» **Brief**:
Would you please transcribe the records below exactly, leaving out the pictures?

*** Opening Given records ***

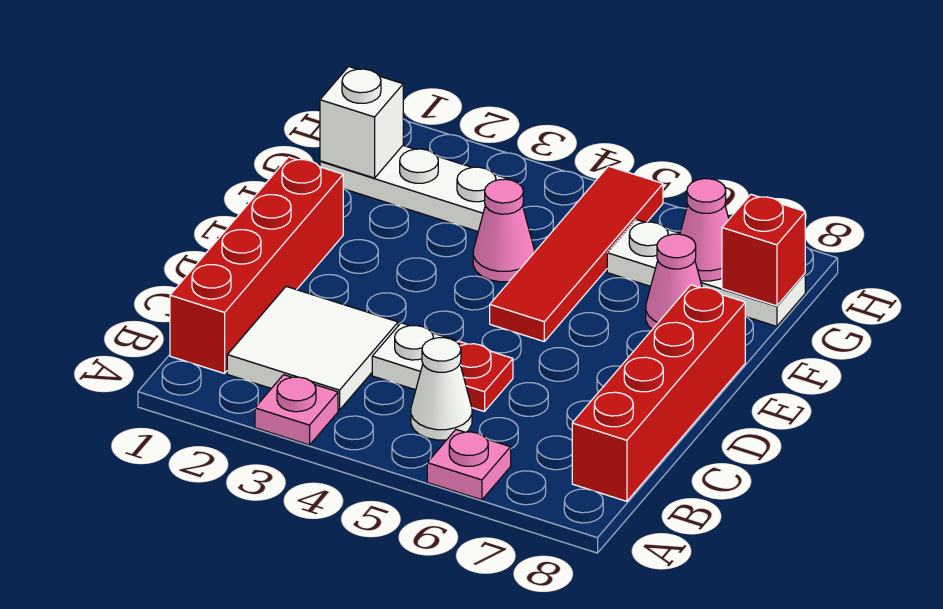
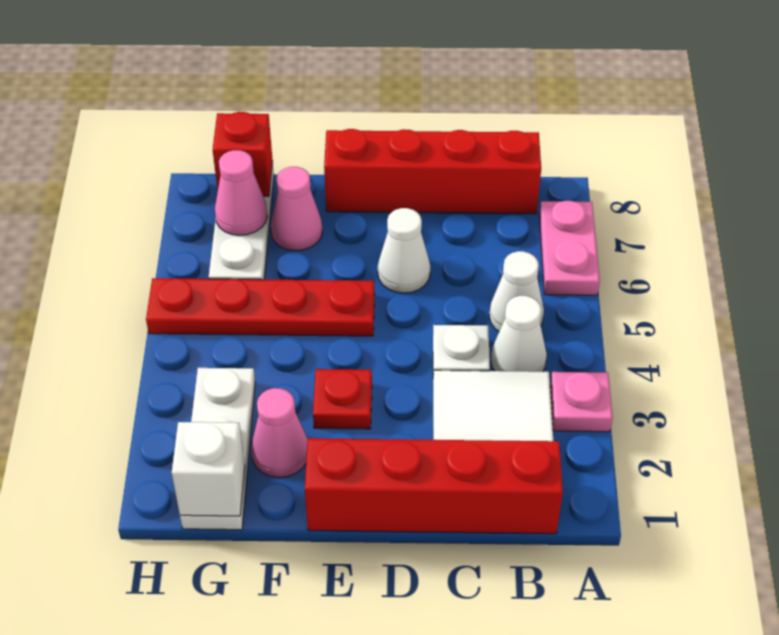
pink plate A6 level 1 -> pink plate A6:A7 level 1
none -> white cone B4 level 1
red plate C5 level 1 -> red plate E3 level 1
none -> white cone D6 level 1
red tile E5:H5 level 1 -> red plate E5:H5 level 1
pink cone F4 level 1 -> pink cone F2 level 1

*** Closing Given records ***

» **The answer**:
pink plate A6 level 1 -> pink plate A6:A7 level 1
none -> white cone B4 level 1
red plate C5 level 1 -> red plate E3 level 1
none -> white cone D6 level 1
red tile E5:H5 level 1 -> red plate E5:H5 level 1
pink cone F4 level 1 -> pink cone F2 level 1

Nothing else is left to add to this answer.